WHAT IS NEEDED: Below are the records; restate word for word the lines from the first through the one containing "(581, 396) = (335, 398): blue", and only those.

SUPPLIED ENTRIES:

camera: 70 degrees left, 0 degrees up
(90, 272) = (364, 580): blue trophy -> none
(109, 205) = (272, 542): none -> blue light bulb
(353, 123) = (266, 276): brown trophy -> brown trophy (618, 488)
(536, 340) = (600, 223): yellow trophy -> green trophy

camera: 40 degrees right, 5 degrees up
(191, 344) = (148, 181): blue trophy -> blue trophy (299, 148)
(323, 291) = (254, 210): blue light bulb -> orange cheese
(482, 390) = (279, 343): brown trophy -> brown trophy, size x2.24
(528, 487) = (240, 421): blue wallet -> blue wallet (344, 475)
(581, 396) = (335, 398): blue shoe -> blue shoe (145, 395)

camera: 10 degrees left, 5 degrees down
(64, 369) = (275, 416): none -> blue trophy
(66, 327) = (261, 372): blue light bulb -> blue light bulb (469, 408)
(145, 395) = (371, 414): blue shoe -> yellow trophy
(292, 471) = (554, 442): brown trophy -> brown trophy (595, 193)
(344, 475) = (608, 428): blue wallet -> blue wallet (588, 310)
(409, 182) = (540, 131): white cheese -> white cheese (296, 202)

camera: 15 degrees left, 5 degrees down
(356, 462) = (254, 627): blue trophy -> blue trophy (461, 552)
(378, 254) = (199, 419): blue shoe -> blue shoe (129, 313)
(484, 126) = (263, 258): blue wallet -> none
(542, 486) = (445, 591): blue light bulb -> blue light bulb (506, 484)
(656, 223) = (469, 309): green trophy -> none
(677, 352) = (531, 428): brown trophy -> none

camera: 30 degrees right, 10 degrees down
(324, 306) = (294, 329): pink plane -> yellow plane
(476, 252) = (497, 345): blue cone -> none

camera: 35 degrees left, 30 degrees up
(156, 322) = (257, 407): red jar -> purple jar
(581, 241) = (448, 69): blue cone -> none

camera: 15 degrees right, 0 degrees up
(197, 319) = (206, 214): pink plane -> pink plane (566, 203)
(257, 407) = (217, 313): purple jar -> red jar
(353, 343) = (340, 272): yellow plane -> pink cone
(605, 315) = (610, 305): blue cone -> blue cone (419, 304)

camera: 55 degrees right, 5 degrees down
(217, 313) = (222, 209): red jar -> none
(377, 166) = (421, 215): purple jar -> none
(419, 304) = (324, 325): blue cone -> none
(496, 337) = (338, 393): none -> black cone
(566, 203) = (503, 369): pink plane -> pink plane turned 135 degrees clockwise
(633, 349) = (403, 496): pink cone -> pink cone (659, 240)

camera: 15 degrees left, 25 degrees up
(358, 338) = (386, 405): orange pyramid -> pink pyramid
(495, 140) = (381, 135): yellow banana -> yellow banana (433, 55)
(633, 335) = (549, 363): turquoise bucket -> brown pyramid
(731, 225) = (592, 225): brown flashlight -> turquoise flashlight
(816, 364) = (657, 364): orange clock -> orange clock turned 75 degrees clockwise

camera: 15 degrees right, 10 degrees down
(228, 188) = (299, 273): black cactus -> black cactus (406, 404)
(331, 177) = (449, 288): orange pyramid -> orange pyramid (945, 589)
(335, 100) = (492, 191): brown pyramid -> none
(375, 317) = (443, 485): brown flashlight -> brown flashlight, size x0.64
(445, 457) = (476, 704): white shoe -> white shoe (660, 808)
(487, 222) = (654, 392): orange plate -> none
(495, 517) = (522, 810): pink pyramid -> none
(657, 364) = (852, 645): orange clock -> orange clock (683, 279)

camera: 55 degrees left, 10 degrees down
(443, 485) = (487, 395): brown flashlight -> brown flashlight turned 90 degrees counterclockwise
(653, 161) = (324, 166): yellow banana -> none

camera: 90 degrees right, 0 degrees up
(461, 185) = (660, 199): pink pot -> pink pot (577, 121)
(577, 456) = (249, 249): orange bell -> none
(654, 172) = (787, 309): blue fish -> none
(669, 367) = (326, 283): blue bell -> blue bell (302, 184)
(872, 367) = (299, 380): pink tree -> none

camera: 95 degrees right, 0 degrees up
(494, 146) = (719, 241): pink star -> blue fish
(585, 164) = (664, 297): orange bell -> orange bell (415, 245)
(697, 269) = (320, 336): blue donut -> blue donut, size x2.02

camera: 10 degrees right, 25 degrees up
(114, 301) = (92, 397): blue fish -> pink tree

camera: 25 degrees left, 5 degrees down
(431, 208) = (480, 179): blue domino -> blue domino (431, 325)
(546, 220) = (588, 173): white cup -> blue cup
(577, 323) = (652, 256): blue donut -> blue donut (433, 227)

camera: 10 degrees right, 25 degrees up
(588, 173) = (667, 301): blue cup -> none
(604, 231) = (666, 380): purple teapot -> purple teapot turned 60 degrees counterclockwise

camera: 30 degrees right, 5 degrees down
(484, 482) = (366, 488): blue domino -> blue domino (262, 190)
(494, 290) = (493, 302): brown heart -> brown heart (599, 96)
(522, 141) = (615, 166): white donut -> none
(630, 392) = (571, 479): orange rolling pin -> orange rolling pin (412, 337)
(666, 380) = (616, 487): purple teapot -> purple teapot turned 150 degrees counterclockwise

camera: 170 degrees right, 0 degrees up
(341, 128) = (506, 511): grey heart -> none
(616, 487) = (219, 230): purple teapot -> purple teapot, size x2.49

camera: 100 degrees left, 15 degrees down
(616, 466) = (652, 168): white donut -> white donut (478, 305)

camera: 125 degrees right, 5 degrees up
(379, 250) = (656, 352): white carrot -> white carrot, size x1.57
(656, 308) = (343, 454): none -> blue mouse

FINAL ANSWER:
camera: 70 degrees left, 0 degrees up
(90, 272) = (364, 580): blue trophy -> none
(109, 205) = (272, 542): none -> blue light bulb
(353, 123) = (266, 276): brown trophy -> brown trophy (618, 488)
(536, 340) = (600, 223): yellow trophy -> green trophy

camera: 40 degrees right, 5 degrees up
(191, 344) = (148, 181): blue trophy -> blue trophy (299, 148)
(323, 291) = (254, 210): blue light bulb -> orange cheese
(482, 390) = (279, 343): brown trophy -> brown trophy, size x2.24
(528, 487) = (240, 421): blue wallet -> blue wallet (344, 475)
(581, 396) = (335, 398): blue shoe -> blue shoe (145, 395)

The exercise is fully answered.